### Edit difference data
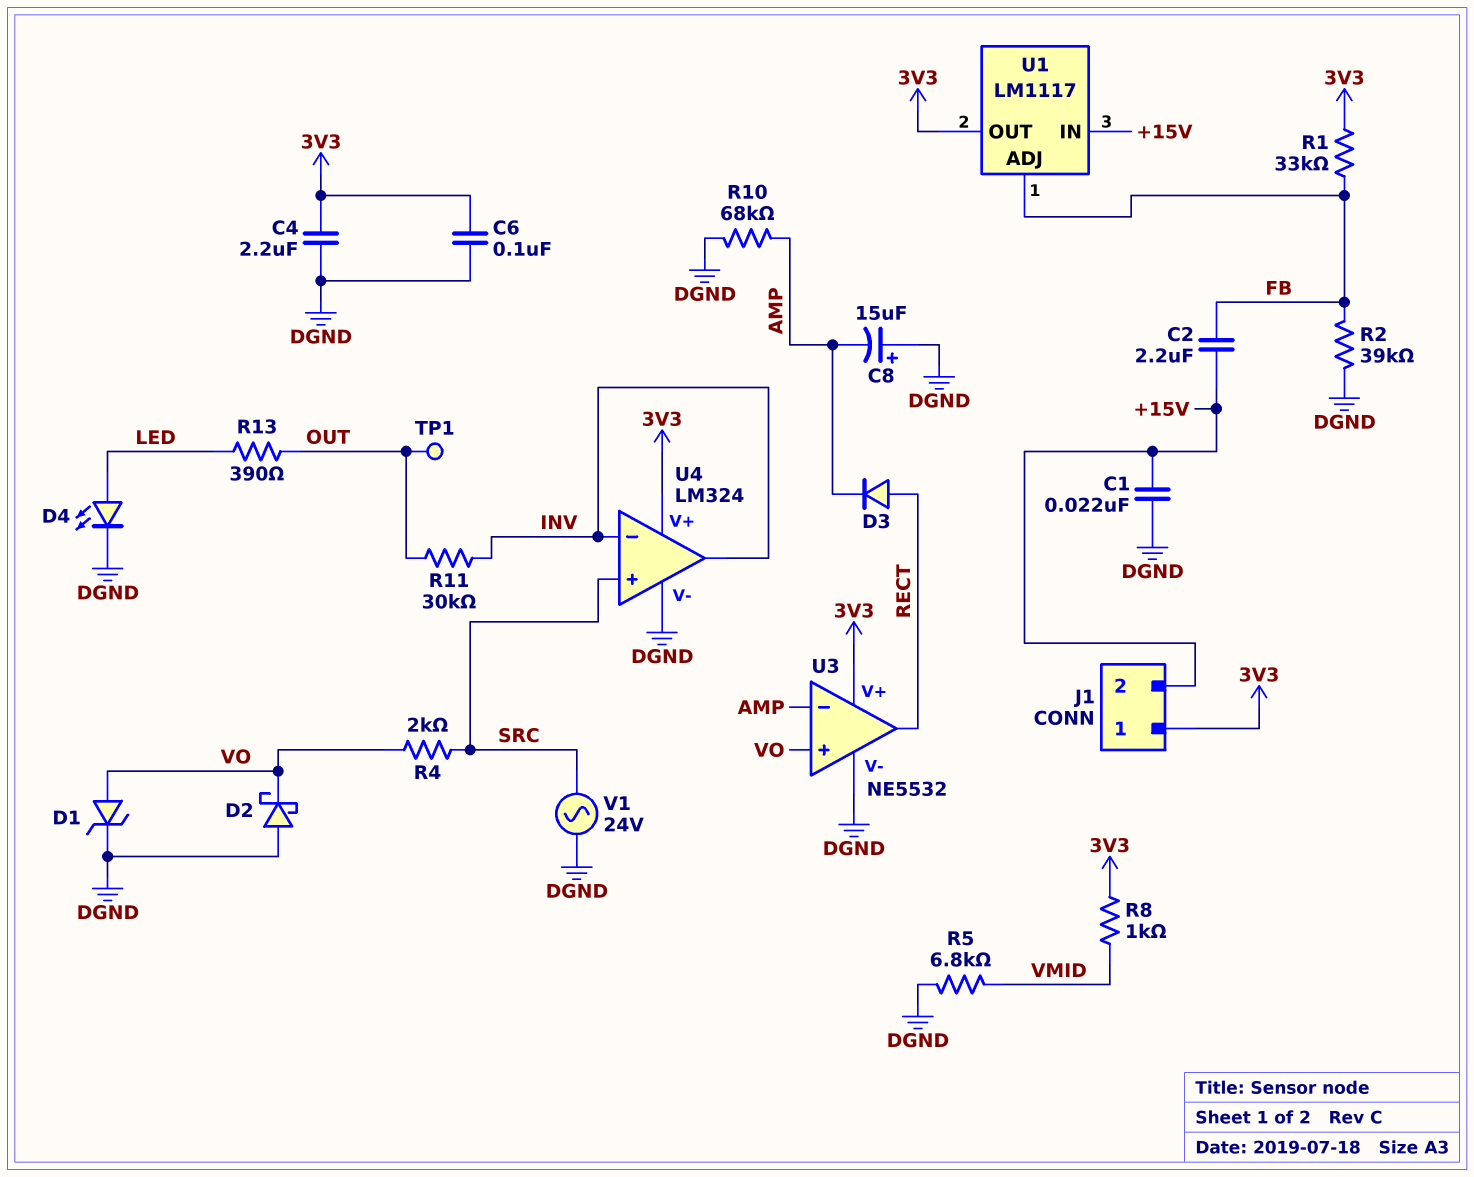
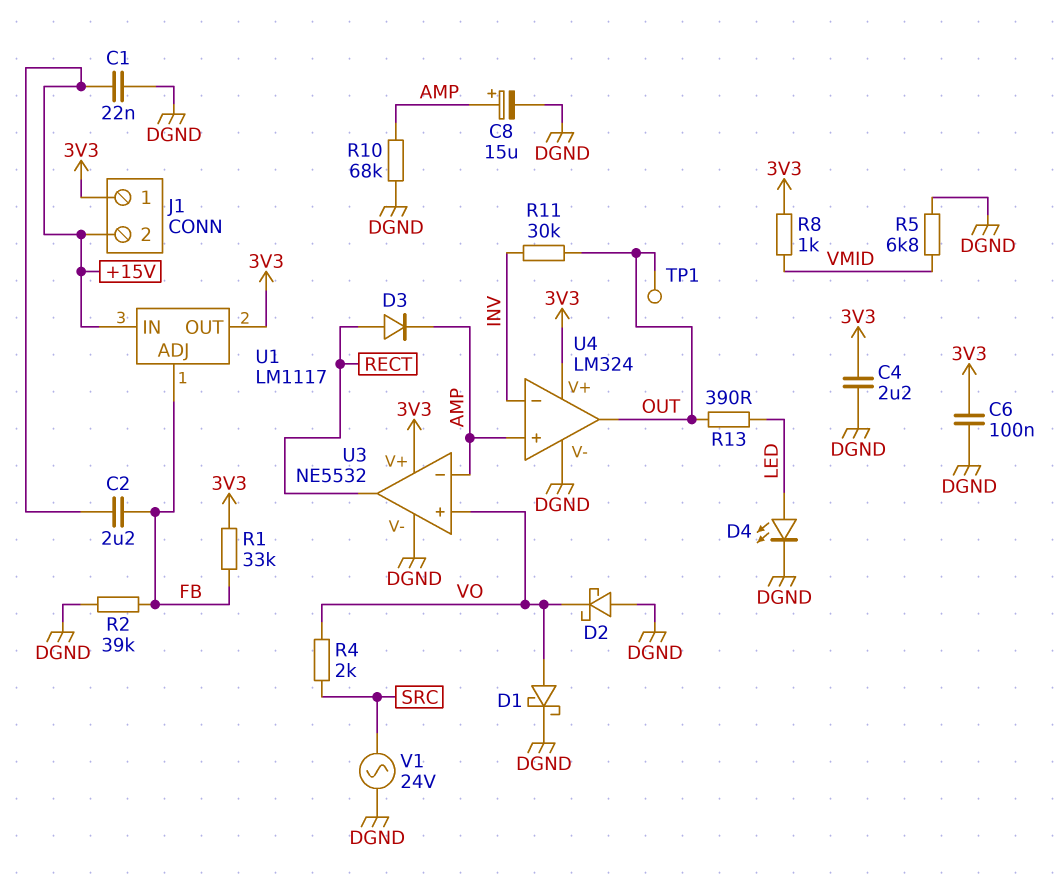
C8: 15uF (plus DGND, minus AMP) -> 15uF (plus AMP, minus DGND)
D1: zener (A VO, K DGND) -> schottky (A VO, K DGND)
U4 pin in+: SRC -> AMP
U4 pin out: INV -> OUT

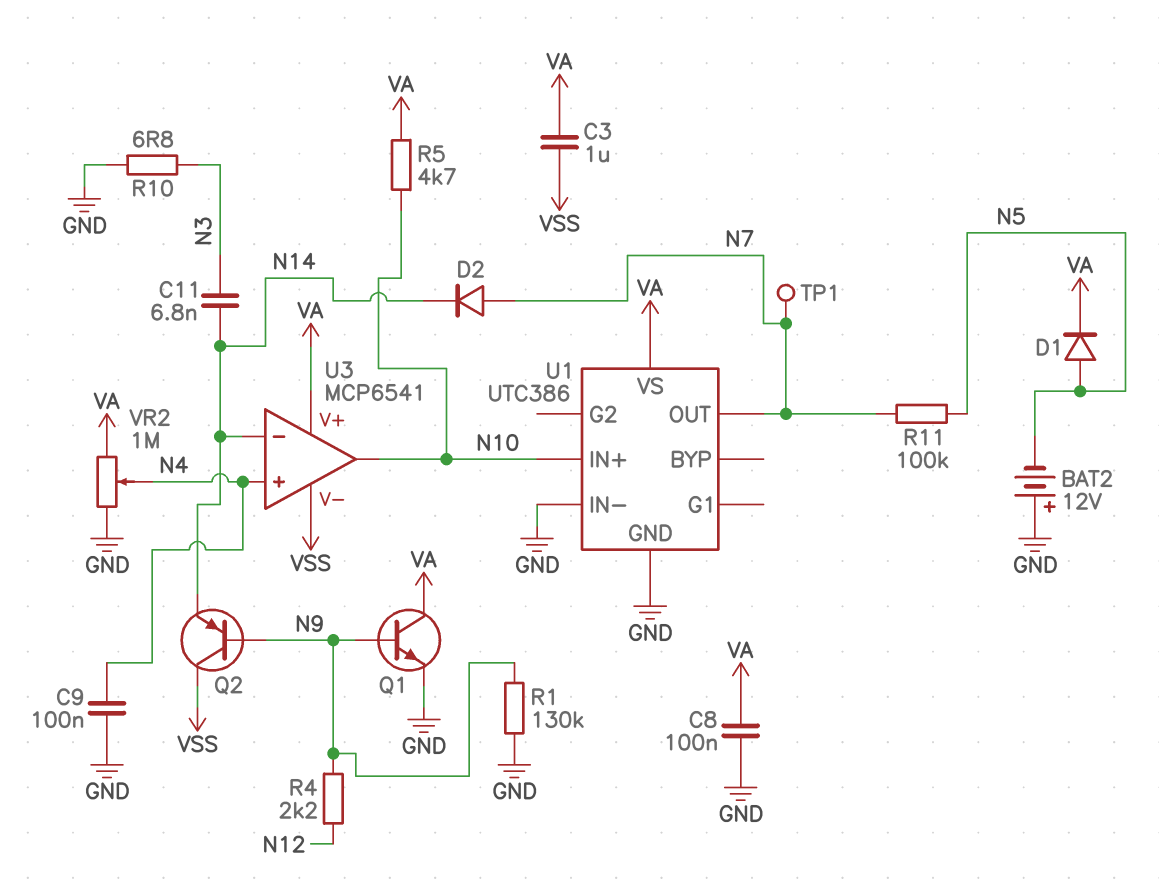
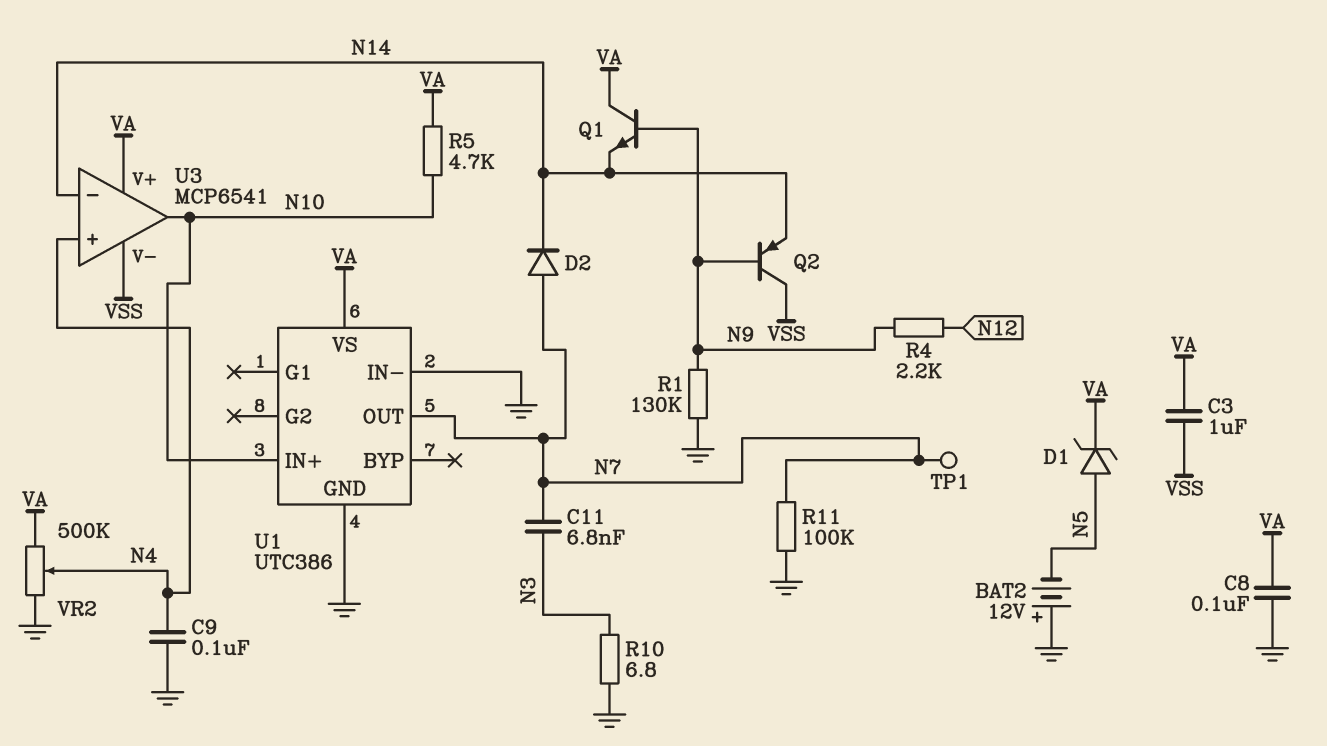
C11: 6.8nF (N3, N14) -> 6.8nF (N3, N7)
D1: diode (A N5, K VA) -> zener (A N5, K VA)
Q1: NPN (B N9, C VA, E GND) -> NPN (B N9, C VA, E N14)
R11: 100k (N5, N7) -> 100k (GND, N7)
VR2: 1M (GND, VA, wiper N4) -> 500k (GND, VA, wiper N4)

### About this task
Give again, please, precisely the lines that begin the records and run through the line with "D1: diode (A N5, K VA) -> zener (A N5, K VA)" in it, keeping both end lines and dropping any pictures.

### Your response
C8: 15uF (plus DGND, minus AMP) -> 15uF (plus AMP, minus DGND)
D1: zener (A VO, K DGND) -> schottky (A VO, K DGND)
U4 pin in+: SRC -> AMP
U4 pin out: INV -> OUT

C11: 6.8nF (N3, N14) -> 6.8nF (N3, N7)
D1: diode (A N5, K VA) -> zener (A N5, K VA)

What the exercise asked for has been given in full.